— Task —
Rewrite the entries below in full, swapping every "counterclockwise" for "anticlockwise" and leaving everything else unchanged.

— Material for this exercise —
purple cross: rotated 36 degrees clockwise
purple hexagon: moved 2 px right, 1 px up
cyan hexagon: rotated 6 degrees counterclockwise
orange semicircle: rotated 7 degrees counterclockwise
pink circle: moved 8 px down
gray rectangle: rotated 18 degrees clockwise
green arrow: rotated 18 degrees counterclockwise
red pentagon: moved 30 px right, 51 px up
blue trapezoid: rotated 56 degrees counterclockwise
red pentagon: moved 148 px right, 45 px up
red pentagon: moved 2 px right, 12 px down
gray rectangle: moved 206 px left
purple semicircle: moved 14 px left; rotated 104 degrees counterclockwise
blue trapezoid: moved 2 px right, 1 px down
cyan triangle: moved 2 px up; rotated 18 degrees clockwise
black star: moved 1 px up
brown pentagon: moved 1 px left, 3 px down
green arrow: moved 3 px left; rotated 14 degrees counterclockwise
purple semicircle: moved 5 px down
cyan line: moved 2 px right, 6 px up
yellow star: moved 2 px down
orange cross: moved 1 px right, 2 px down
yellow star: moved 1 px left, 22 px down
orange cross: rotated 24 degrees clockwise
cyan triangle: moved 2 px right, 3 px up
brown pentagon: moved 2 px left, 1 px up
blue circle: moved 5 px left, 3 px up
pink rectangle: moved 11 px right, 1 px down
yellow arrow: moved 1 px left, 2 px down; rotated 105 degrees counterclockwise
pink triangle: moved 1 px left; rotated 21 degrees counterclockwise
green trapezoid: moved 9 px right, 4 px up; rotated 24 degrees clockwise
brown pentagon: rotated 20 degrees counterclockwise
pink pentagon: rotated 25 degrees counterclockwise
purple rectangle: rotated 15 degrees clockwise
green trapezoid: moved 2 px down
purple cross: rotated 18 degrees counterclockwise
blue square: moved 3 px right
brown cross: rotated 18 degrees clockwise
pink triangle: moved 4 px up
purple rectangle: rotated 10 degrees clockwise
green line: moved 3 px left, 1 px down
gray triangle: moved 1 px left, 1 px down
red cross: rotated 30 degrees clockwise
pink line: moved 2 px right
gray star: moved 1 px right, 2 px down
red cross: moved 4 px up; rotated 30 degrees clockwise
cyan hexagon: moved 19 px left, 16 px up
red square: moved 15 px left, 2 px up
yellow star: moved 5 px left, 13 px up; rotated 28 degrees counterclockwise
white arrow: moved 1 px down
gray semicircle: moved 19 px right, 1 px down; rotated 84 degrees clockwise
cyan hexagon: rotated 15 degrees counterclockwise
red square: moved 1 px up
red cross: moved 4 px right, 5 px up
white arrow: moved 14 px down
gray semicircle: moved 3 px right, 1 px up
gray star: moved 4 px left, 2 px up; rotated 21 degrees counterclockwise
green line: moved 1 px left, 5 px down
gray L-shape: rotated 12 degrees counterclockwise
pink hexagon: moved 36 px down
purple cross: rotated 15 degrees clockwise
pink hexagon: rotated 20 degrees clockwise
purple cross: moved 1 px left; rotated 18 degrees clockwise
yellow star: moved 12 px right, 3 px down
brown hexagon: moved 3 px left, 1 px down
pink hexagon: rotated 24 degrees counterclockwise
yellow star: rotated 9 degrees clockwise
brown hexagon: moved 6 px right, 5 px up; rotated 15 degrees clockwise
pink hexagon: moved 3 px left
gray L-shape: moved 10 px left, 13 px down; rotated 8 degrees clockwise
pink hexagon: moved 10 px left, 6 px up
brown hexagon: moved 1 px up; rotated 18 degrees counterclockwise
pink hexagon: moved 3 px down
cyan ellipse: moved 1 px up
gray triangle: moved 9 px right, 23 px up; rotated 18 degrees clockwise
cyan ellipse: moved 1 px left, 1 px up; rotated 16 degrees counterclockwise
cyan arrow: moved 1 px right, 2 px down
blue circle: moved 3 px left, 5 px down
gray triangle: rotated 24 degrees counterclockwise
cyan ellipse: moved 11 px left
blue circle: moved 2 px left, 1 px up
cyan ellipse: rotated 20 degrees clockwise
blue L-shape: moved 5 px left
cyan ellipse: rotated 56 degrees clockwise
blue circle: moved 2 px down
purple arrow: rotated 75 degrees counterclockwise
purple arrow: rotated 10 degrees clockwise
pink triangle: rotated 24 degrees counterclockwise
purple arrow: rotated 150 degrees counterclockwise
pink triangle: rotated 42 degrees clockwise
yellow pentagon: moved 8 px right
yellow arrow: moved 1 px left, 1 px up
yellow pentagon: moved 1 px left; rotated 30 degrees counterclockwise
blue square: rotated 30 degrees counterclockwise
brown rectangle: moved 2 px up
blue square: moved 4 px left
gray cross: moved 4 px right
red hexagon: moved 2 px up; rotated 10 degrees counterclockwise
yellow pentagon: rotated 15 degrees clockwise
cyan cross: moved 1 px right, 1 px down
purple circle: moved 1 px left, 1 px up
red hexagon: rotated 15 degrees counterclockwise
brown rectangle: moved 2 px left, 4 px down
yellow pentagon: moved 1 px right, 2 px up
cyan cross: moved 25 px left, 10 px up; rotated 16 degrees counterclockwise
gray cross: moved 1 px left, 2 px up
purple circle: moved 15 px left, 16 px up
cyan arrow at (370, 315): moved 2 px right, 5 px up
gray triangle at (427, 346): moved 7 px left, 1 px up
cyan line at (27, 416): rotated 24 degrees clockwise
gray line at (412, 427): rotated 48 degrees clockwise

— The response —
purple cross: rotated 36 degrees clockwise
purple hexagon: moved 2 px right, 1 px up
cyan hexagon: rotated 6 degrees anticlockwise
orange semicircle: rotated 7 degrees anticlockwise
pink circle: moved 8 px down
gray rectangle: rotated 18 degrees clockwise
green arrow: rotated 18 degrees anticlockwise
red pentagon: moved 30 px right, 51 px up
blue trapezoid: rotated 56 degrees anticlockwise
red pentagon: moved 148 px right, 45 px up
red pentagon: moved 2 px right, 12 px down
gray rectangle: moved 206 px left
purple semicircle: moved 14 px left; rotated 104 degrees anticlockwise
blue trapezoid: moved 2 px right, 1 px down
cyan triangle: moved 2 px up; rotated 18 degrees clockwise
black star: moved 1 px up
brown pentagon: moved 1 px left, 3 px down
green arrow: moved 3 px left; rotated 14 degrees anticlockwise
purple semicircle: moved 5 px down
cyan line: moved 2 px right, 6 px up
yellow star: moved 2 px down
orange cross: moved 1 px right, 2 px down
yellow star: moved 1 px left, 22 px down
orange cross: rotated 24 degrees clockwise
cyan triangle: moved 2 px right, 3 px up
brown pentagon: moved 2 px left, 1 px up
blue circle: moved 5 px left, 3 px up
pink rectangle: moved 11 px right, 1 px down
yellow arrow: moved 1 px left, 2 px down; rotated 105 degrees anticlockwise
pink triangle: moved 1 px left; rotated 21 degrees anticlockwise
green trapezoid: moved 9 px right, 4 px up; rotated 24 degrees clockwise
brown pentagon: rotated 20 degrees anticlockwise
pink pentagon: rotated 25 degrees anticlockwise
purple rectangle: rotated 15 degrees clockwise
green trapezoid: moved 2 px down
purple cross: rotated 18 degrees anticlockwise
blue square: moved 3 px right
brown cross: rotated 18 degrees clockwise
pink triangle: moved 4 px up
purple rectangle: rotated 10 degrees clockwise
green line: moved 3 px left, 1 px down
gray triangle: moved 1 px left, 1 px down
red cross: rotated 30 degrees clockwise
pink line: moved 2 px right
gray star: moved 1 px right, 2 px down
red cross: moved 4 px up; rotated 30 degrees clockwise
cyan hexagon: moved 19 px left, 16 px up
red square: moved 15 px left, 2 px up
yellow star: moved 5 px left, 13 px up; rotated 28 degrees anticlockwise
white arrow: moved 1 px down
gray semicircle: moved 19 px right, 1 px down; rotated 84 degrees clockwise
cyan hexagon: rotated 15 degrees anticlockwise
red square: moved 1 px up
red cross: moved 4 px right, 5 px up
white arrow: moved 14 px down
gray semicircle: moved 3 px right, 1 px up
gray star: moved 4 px left, 2 px up; rotated 21 degrees anticlockwise
green line: moved 1 px left, 5 px down
gray L-shape: rotated 12 degrees anticlockwise
pink hexagon: moved 36 px down
purple cross: rotated 15 degrees clockwise
pink hexagon: rotated 20 degrees clockwise
purple cross: moved 1 px left; rotated 18 degrees clockwise
yellow star: moved 12 px right, 3 px down
brown hexagon: moved 3 px left, 1 px down
pink hexagon: rotated 24 degrees anticlockwise
yellow star: rotated 9 degrees clockwise
brown hexagon: moved 6 px right, 5 px up; rotated 15 degrees clockwise
pink hexagon: moved 3 px left
gray L-shape: moved 10 px left, 13 px down; rotated 8 degrees clockwise
pink hexagon: moved 10 px left, 6 px up
brown hexagon: moved 1 px up; rotated 18 degrees anticlockwise
pink hexagon: moved 3 px down
cyan ellipse: moved 1 px up
gray triangle: moved 9 px right, 23 px up; rotated 18 degrees clockwise
cyan ellipse: moved 1 px left, 1 px up; rotated 16 degrees anticlockwise
cyan arrow: moved 1 px right, 2 px down
blue circle: moved 3 px left, 5 px down
gray triangle: rotated 24 degrees anticlockwise
cyan ellipse: moved 11 px left
blue circle: moved 2 px left, 1 px up
cyan ellipse: rotated 20 degrees clockwise
blue L-shape: moved 5 px left
cyan ellipse: rotated 56 degrees clockwise
blue circle: moved 2 px down
purple arrow: rotated 75 degrees anticlockwise
purple arrow: rotated 10 degrees clockwise
pink triangle: rotated 24 degrees anticlockwise
purple arrow: rotated 150 degrees anticlockwise
pink triangle: rotated 42 degrees clockwise
yellow pentagon: moved 8 px right
yellow arrow: moved 1 px left, 1 px up
yellow pentagon: moved 1 px left; rotated 30 degrees anticlockwise
blue square: rotated 30 degrees anticlockwise
brown rectangle: moved 2 px up
blue square: moved 4 px left
gray cross: moved 4 px right
red hexagon: moved 2 px up; rotated 10 degrees anticlockwise
yellow pentagon: rotated 15 degrees clockwise
cyan cross: moved 1 px right, 1 px down
purple circle: moved 1 px left, 1 px up
red hexagon: rotated 15 degrees anticlockwise
brown rectangle: moved 2 px left, 4 px down
yellow pentagon: moved 1 px right, 2 px up
cyan cross: moved 25 px left, 10 px up; rotated 16 degrees anticlockwise
gray cross: moved 1 px left, 2 px up
purple circle: moved 15 px left, 16 px up
cyan arrow at (370, 315): moved 2 px right, 5 px up
gray triangle at (427, 346): moved 7 px left, 1 px up
cyan line at (27, 416): rotated 24 degrees clockwise
gray line at (412, 427): rotated 48 degrees clockwise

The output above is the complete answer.